START STUDY MATERIAL

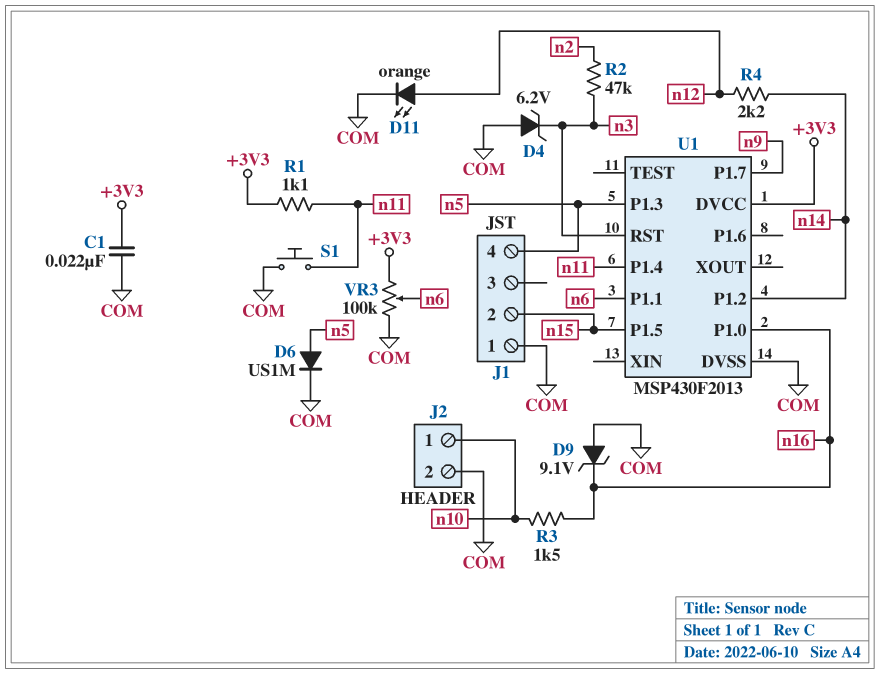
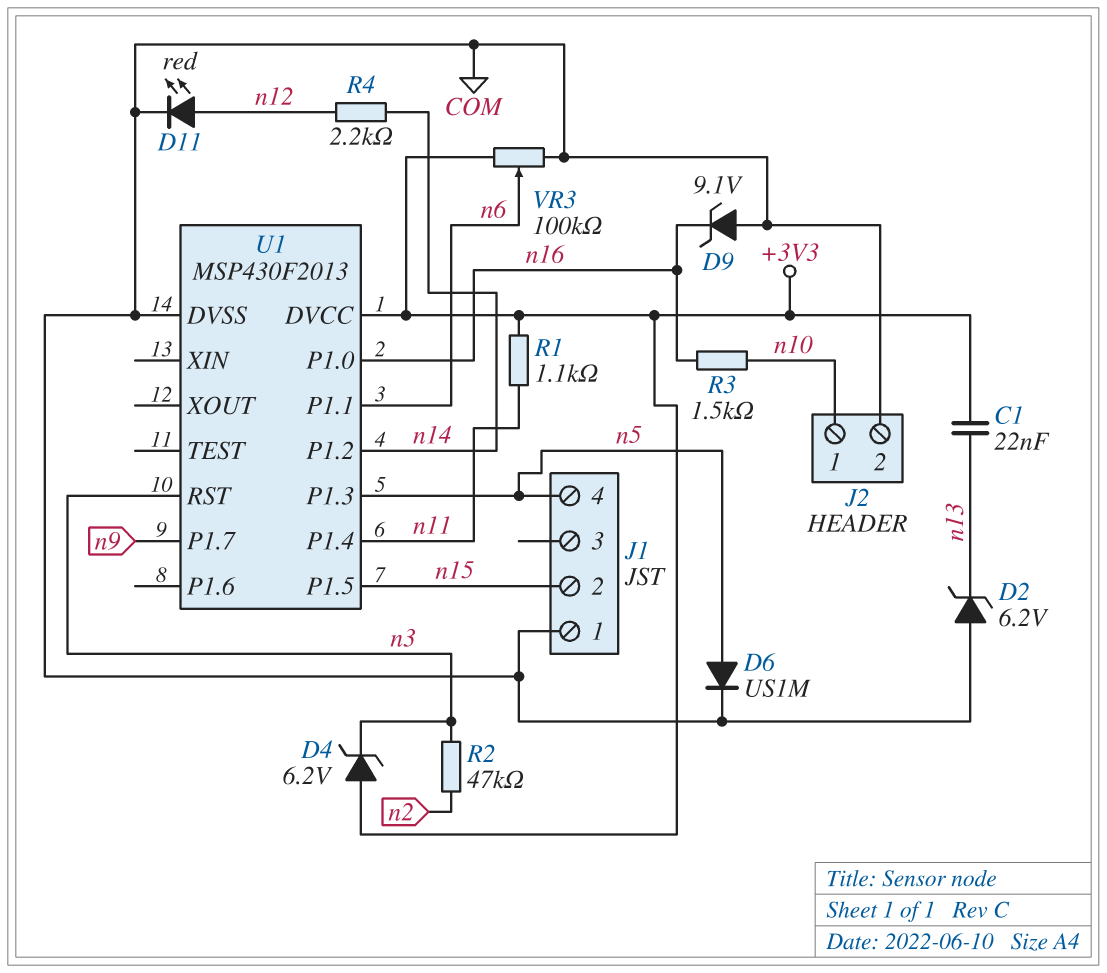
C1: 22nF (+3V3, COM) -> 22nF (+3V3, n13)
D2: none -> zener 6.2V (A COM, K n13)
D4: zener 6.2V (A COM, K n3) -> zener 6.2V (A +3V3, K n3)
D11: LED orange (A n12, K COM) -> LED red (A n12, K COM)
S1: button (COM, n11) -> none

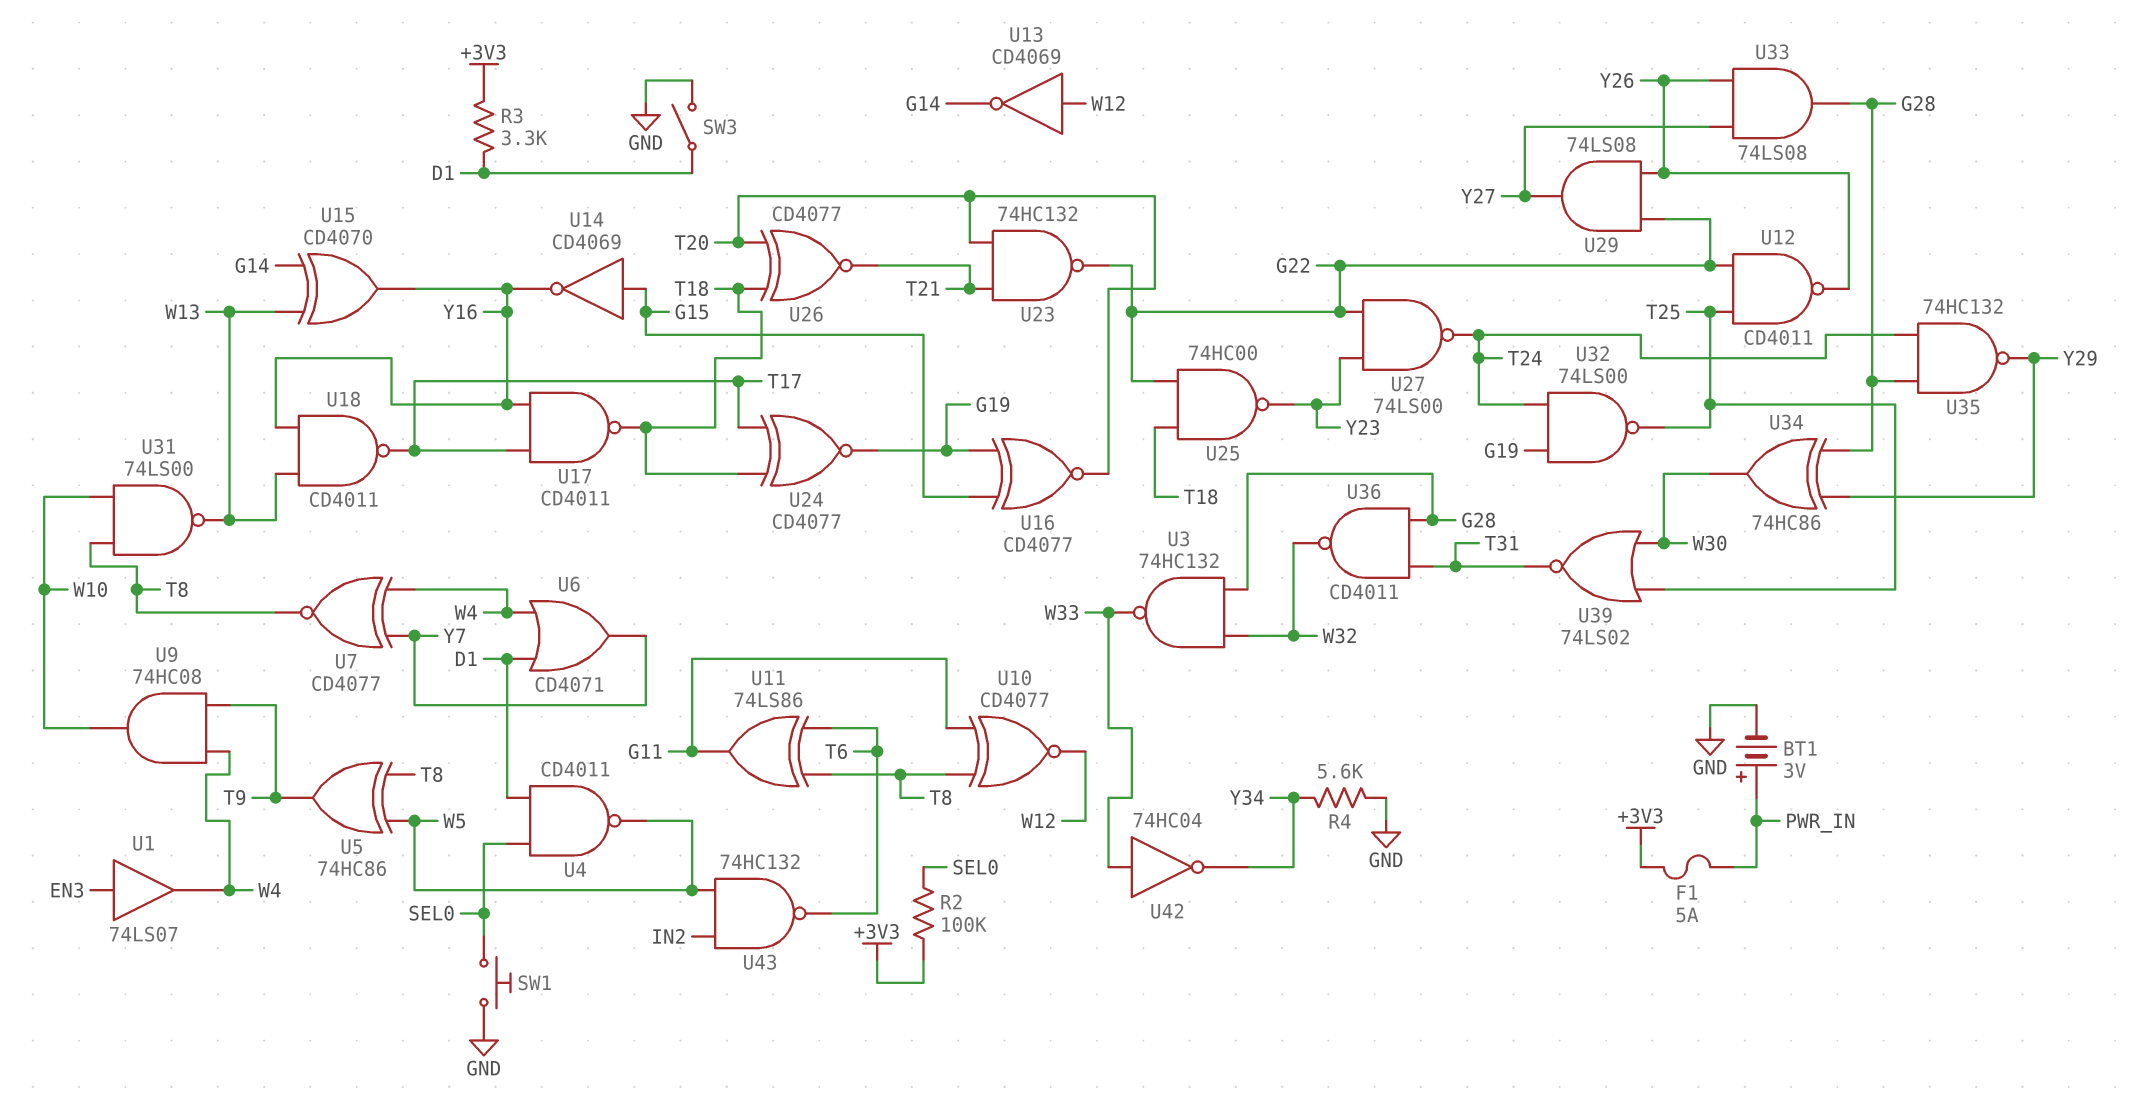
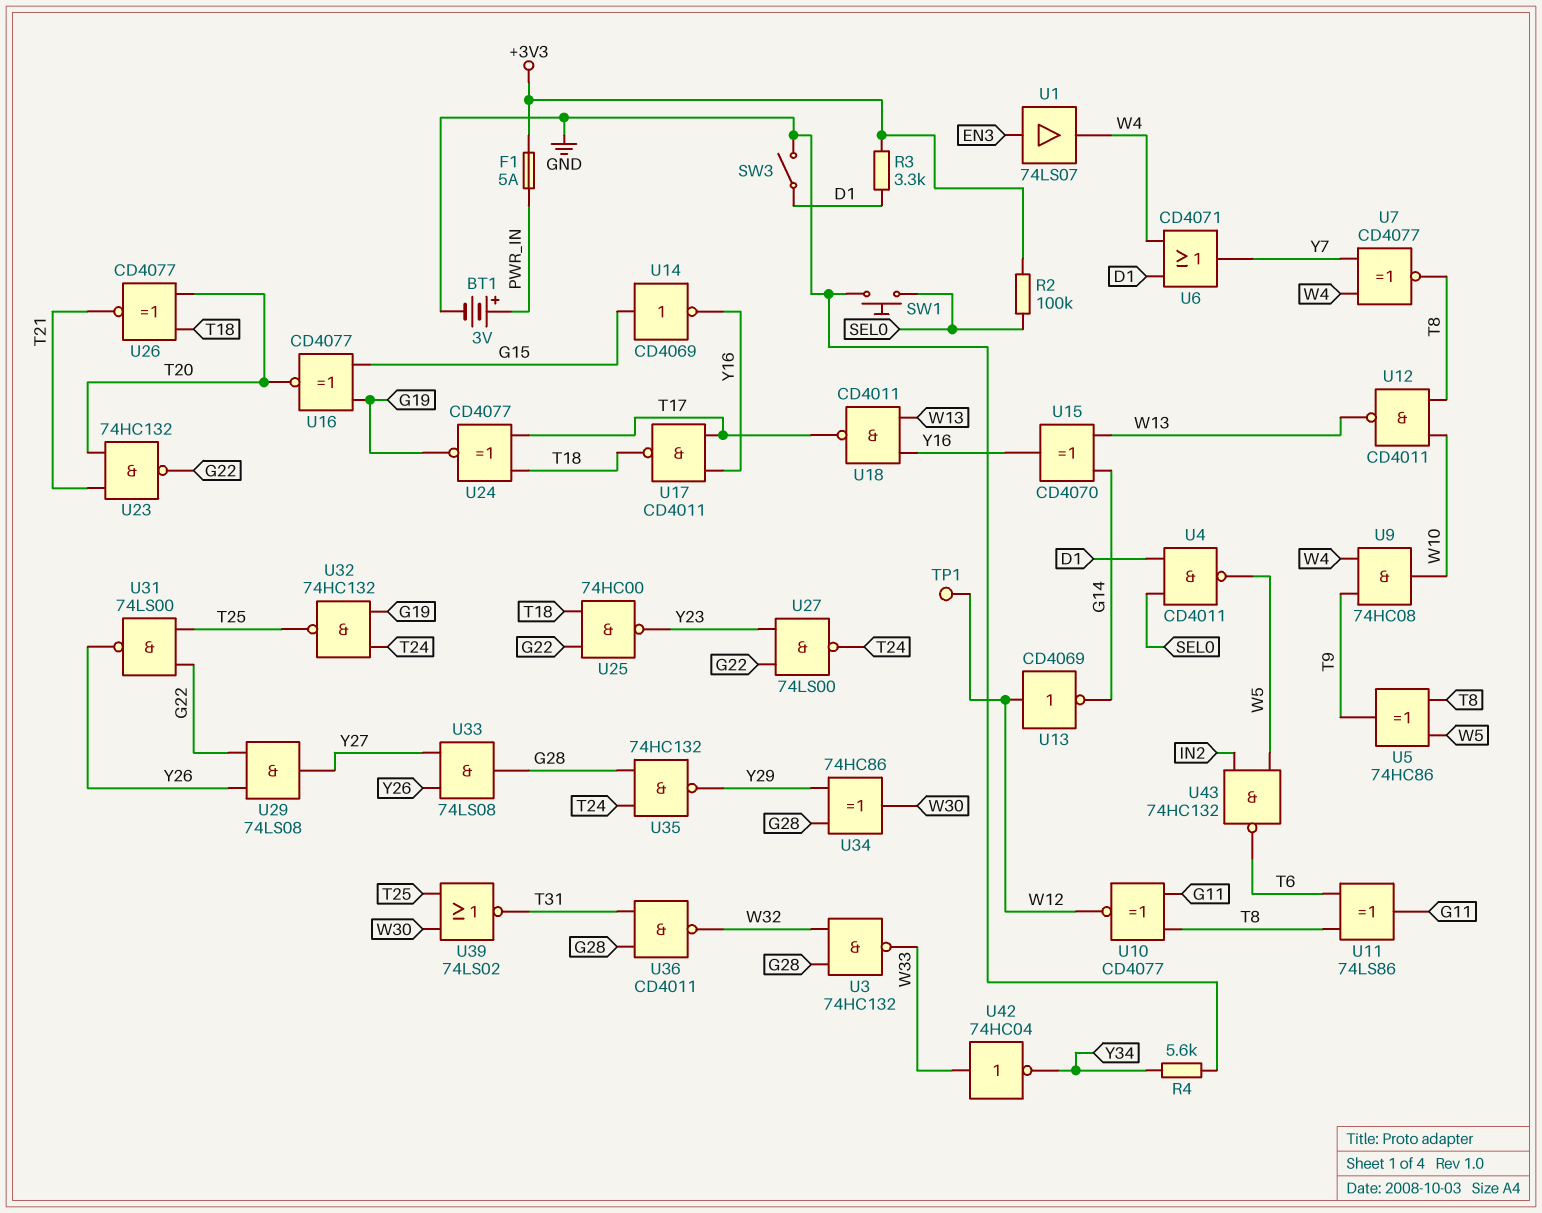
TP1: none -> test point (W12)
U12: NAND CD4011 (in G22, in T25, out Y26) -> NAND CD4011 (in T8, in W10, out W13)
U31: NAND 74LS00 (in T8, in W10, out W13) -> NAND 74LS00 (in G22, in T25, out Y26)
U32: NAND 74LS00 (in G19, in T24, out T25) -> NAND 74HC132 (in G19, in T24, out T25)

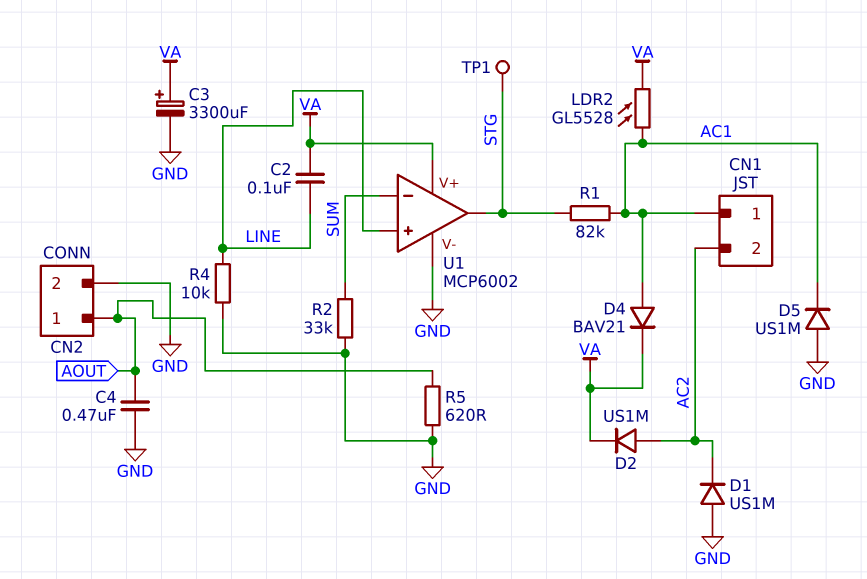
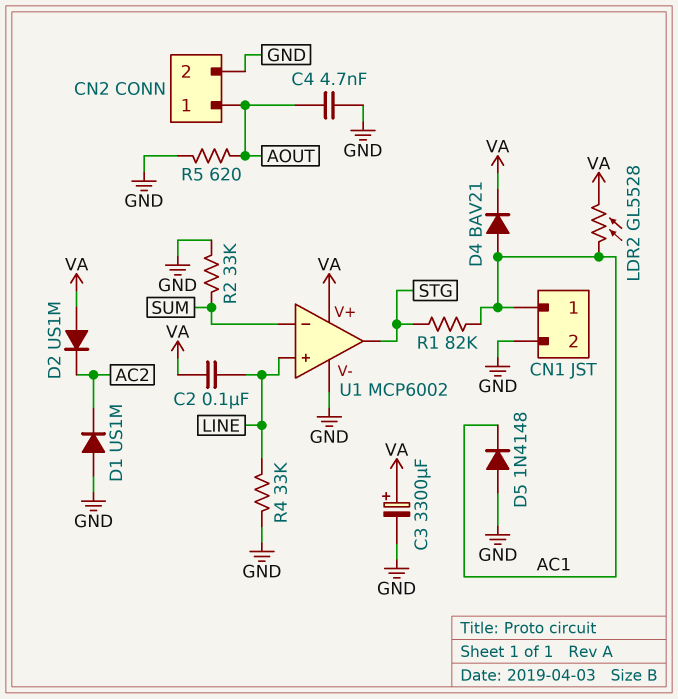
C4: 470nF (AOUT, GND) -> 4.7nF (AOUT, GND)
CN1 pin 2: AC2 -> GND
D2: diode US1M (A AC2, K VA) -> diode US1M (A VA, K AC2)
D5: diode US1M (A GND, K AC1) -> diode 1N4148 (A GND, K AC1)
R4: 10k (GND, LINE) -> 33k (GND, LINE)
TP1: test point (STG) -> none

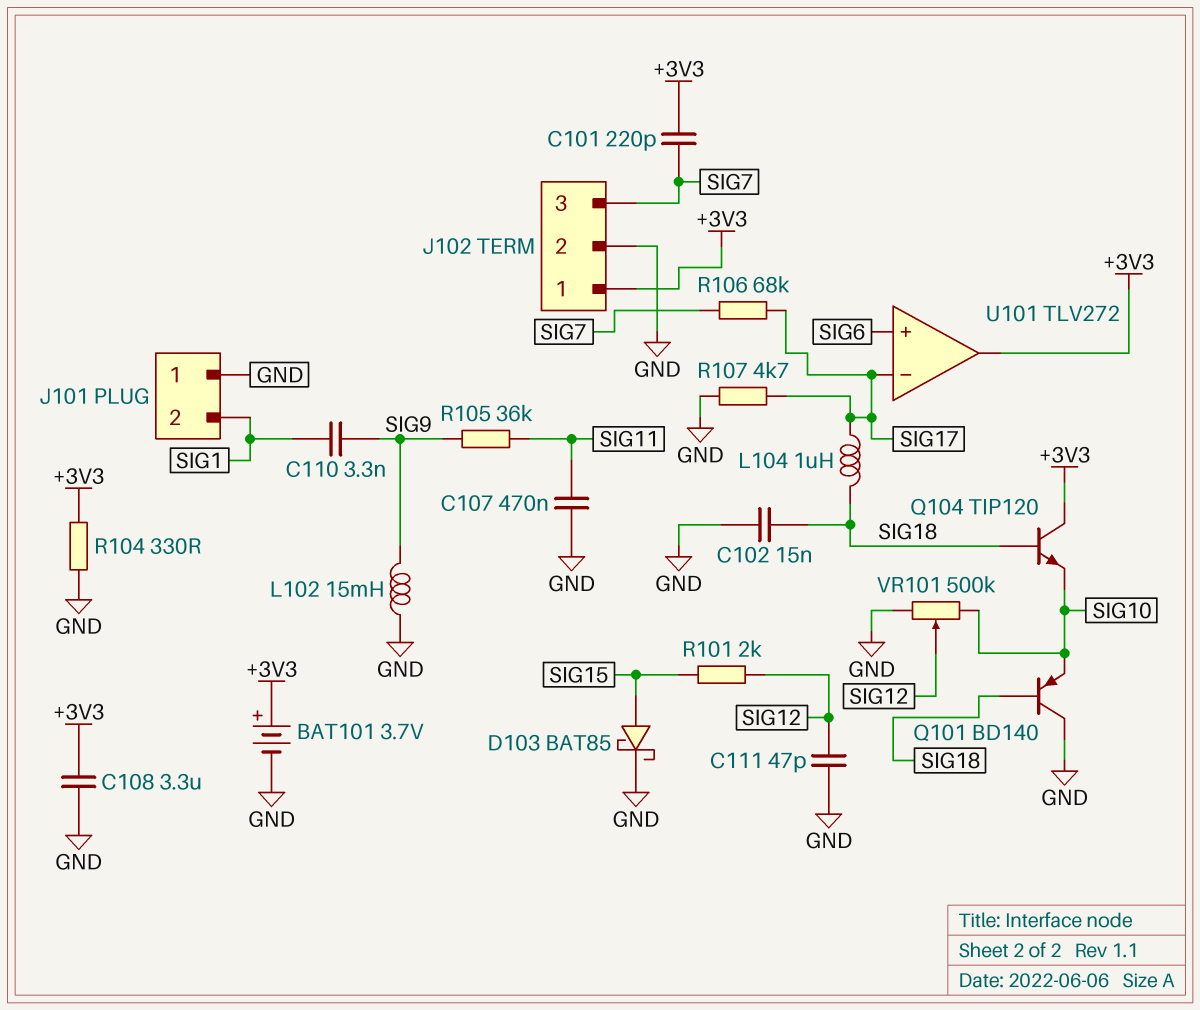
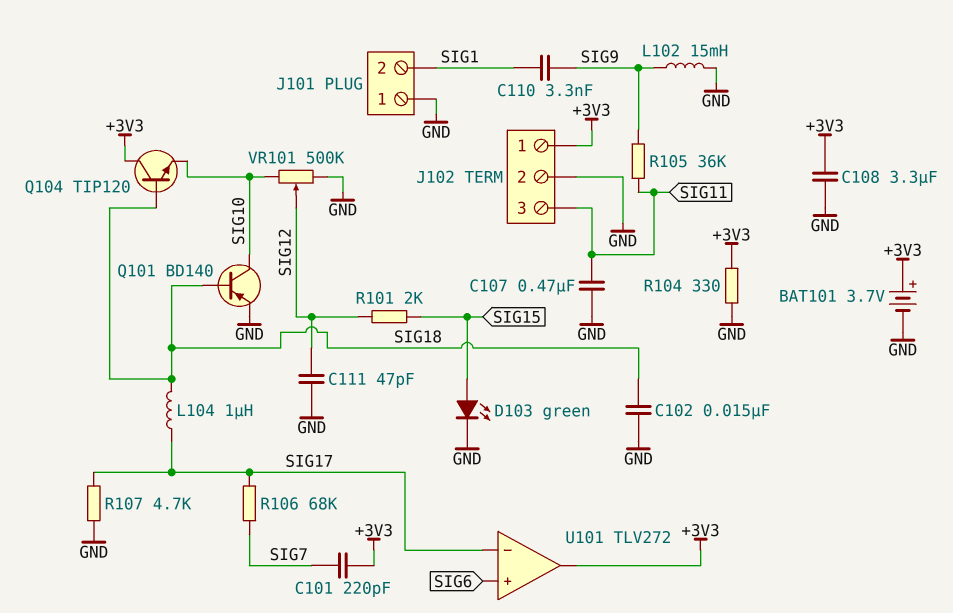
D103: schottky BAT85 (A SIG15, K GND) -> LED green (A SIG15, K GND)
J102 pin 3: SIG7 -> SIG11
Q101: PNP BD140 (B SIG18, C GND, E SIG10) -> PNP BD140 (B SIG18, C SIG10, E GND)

END STUDY MATERIAL

▶ WHAT YOU SHOULD DO: Where the line containing "U12: NAND CD4011" appears in the entries above, start there and set down every line exactly through the last one, inclusive; omit pictures.

▶ RESPONSE:
U12: NAND CD4011 (in G22, in T25, out Y26) -> NAND CD4011 (in T8, in W10, out W13)
U31: NAND 74LS00 (in T8, in W10, out W13) -> NAND 74LS00 (in G22, in T25, out Y26)
U32: NAND 74LS00 (in G19, in T24, out T25) -> NAND 74HC132 (in G19, in T24, out T25)

C4: 470nF (AOUT, GND) -> 4.7nF (AOUT, GND)
CN1 pin 2: AC2 -> GND
D2: diode US1M (A AC2, K VA) -> diode US1M (A VA, K AC2)
D5: diode US1M (A GND, K AC1) -> diode 1N4148 (A GND, K AC1)
R4: 10k (GND, LINE) -> 33k (GND, LINE)
TP1: test point (STG) -> none

D103: schottky BAT85 (A SIG15, K GND) -> LED green (A SIG15, K GND)
J102 pin 3: SIG7 -> SIG11
Q101: PNP BD140 (B SIG18, C GND, E SIG10) -> PNP BD140 (B SIG18, C SIG10, E GND)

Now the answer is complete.